§ Exercise prompt
Please copy each line of the data that includes the string "traffic".

§ Data records
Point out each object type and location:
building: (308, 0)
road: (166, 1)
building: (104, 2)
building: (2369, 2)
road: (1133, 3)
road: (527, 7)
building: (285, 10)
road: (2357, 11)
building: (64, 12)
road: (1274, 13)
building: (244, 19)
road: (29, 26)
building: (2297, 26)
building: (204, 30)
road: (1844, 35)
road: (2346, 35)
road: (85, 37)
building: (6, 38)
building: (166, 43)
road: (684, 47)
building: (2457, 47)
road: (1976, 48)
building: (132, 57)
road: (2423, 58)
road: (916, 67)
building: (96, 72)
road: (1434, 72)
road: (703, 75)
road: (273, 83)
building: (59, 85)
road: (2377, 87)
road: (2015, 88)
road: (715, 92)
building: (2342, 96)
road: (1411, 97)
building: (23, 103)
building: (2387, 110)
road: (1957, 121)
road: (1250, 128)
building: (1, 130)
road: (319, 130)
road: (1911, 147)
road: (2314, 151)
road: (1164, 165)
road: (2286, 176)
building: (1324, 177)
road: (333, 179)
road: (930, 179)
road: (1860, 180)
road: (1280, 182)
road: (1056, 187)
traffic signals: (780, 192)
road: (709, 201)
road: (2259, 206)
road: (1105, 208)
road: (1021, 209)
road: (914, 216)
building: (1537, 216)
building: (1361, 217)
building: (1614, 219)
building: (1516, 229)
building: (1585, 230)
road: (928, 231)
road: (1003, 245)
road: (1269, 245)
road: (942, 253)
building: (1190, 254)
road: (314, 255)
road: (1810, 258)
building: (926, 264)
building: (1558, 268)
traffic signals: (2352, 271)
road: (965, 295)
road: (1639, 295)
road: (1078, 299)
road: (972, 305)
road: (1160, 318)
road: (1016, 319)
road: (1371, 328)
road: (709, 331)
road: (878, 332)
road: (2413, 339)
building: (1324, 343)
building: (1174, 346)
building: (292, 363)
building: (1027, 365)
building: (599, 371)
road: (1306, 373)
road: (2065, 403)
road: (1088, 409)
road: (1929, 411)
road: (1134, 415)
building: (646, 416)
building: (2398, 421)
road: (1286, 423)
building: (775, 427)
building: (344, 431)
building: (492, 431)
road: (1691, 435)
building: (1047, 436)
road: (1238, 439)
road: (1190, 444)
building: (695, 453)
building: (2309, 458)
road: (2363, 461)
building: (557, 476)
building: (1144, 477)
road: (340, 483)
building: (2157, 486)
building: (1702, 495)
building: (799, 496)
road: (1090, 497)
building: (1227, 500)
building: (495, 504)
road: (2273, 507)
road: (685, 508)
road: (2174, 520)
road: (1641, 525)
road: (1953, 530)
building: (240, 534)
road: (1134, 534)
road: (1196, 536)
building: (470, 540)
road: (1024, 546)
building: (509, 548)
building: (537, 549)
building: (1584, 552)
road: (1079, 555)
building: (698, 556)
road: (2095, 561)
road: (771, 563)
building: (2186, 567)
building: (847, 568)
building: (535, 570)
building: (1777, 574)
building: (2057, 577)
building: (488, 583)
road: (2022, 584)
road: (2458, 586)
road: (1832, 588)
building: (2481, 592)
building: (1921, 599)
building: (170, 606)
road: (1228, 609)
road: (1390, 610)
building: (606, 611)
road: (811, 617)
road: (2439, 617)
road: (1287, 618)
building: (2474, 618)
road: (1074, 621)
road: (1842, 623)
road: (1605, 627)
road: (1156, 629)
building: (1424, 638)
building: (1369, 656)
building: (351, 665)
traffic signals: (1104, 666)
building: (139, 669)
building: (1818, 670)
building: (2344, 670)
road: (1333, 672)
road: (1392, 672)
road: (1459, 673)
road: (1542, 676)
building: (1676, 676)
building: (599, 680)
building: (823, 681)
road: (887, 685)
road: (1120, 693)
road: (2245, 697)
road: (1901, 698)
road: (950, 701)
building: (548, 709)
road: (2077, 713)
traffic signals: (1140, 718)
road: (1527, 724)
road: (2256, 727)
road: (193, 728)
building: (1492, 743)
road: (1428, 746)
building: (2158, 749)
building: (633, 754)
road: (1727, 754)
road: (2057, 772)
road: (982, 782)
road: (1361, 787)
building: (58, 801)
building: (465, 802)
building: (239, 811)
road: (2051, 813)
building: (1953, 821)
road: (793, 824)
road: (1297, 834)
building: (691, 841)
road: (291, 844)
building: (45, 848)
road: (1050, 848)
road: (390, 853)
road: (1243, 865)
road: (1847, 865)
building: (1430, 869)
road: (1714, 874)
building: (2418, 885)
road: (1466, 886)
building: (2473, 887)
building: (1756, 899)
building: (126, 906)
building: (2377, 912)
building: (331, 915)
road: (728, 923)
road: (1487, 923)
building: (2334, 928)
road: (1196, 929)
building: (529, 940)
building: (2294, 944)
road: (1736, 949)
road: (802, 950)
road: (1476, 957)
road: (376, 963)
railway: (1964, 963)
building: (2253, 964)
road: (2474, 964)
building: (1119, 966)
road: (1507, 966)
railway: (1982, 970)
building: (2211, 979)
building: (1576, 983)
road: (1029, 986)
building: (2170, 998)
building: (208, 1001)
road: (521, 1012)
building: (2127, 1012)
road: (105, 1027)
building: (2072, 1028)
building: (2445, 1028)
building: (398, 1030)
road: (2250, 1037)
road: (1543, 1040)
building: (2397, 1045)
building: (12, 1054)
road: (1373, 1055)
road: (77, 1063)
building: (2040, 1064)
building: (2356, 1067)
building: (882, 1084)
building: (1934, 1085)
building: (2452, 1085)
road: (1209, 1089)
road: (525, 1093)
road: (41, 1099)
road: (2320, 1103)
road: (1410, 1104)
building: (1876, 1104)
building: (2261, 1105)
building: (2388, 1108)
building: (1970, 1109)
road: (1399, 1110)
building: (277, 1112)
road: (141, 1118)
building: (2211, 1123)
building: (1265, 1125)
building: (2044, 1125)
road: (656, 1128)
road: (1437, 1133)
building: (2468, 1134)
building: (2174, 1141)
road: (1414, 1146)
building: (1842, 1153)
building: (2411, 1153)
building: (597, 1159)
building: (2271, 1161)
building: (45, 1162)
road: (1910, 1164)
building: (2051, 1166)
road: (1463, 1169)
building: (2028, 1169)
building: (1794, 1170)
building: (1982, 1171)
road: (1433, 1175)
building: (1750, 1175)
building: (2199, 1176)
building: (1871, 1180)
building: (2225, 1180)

§ Result
traffic signals: (780, 192)
traffic signals: (2352, 271)
traffic signals: (1104, 666)
traffic signals: (1140, 718)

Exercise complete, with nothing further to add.